(Saved entries)

[Start of Attachment]

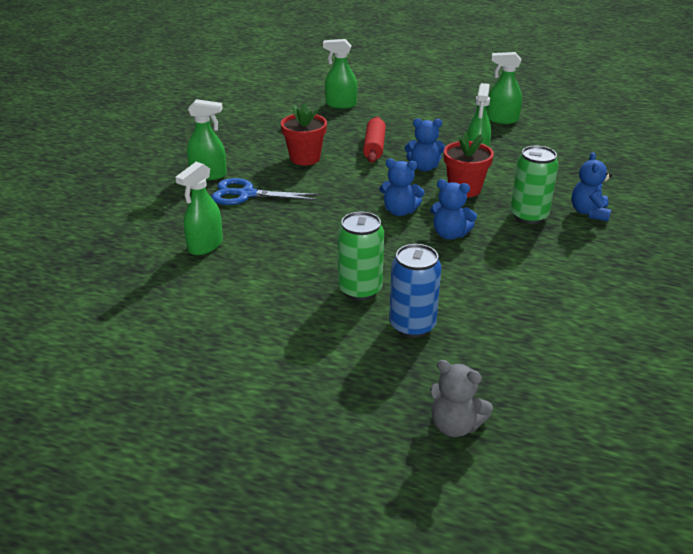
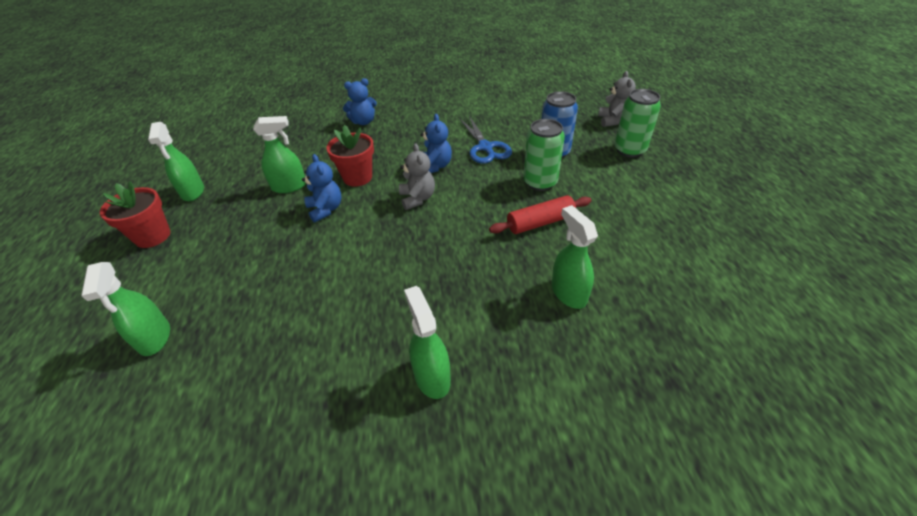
camera: 115 degrees left, 10 degrees up
(205, 246) = (568, 293): green spray bottle -> green spray bottle turned 120 degrees counterclockwise
(246, 194) = (455, 312): blue scissors -> blue scissors (485, 147)
(305, 158) = (342, 302): red flower pot -> red flower pot (152, 236)
(374, 147) = (289, 257): red rolling pin -> red rolling pin (540, 222)
(400, 211) = (417, 198): blue teddy bear -> grey teddy bear
(529, 216) = (383, 141): green can -> green can (629, 150)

[End of Attachment]

:: What you are asked to do ::
Beginning with the line that contains "(205, 246) = (568, 293): green", quote each line exactly through the last line of the entries above, and nothing beyond them.

:: Solved exercise ::
(205, 246) = (568, 293): green spray bottle -> green spray bottle turned 120 degrees counterclockwise
(246, 194) = (455, 312): blue scissors -> blue scissors (485, 147)
(305, 158) = (342, 302): red flower pot -> red flower pot (152, 236)
(374, 147) = (289, 257): red rolling pin -> red rolling pin (540, 222)
(400, 211) = (417, 198): blue teddy bear -> grey teddy bear
(529, 216) = (383, 141): green can -> green can (629, 150)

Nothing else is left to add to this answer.